# What you should do
Word for word, print out all of the data, omitting every image.

# Records to use
□ □ □ □

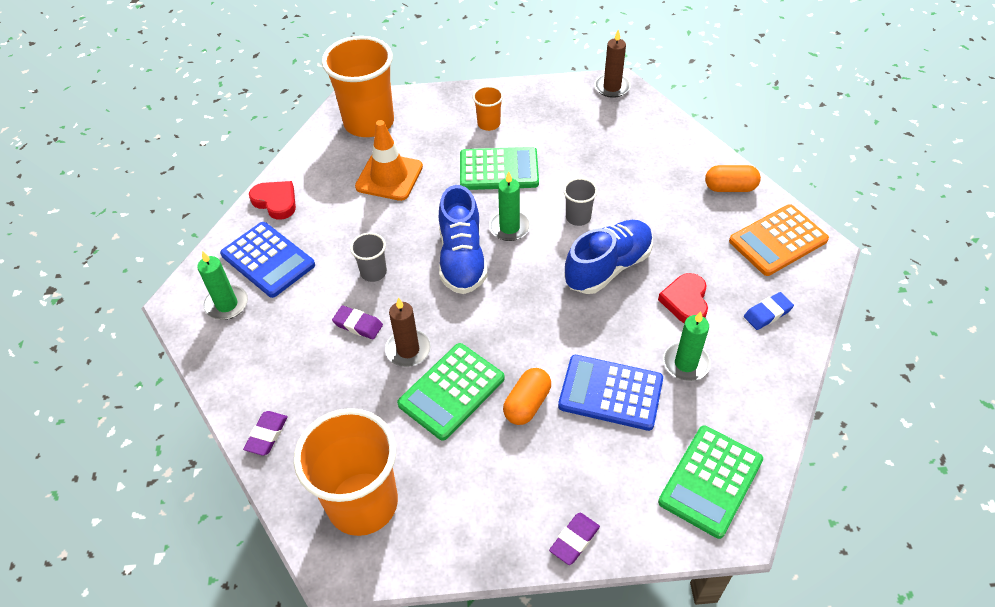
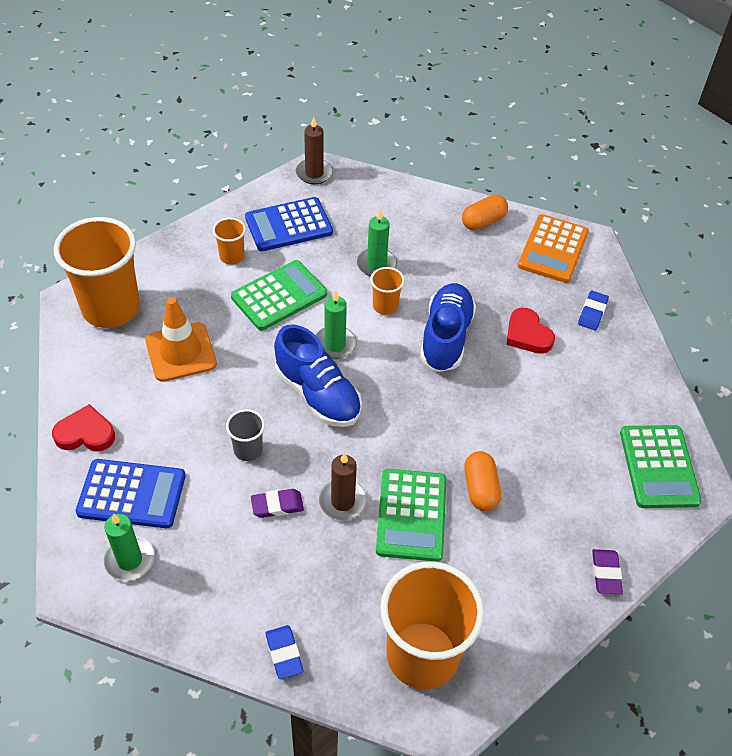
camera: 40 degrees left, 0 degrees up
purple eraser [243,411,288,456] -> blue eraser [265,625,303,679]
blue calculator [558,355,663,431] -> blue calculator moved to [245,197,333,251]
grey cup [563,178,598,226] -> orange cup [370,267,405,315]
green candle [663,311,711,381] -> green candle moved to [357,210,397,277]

□ □ □ □

# Result
camera: 40 degrees left, 0 degrees up
purple eraser [243,411,288,456] -> blue eraser [265,625,303,679]
blue calculator [558,355,663,431] -> blue calculator moved to [245,197,333,251]
grey cup [563,178,598,226] -> orange cup [370,267,405,315]
green candle [663,311,711,381] -> green candle moved to [357,210,397,277]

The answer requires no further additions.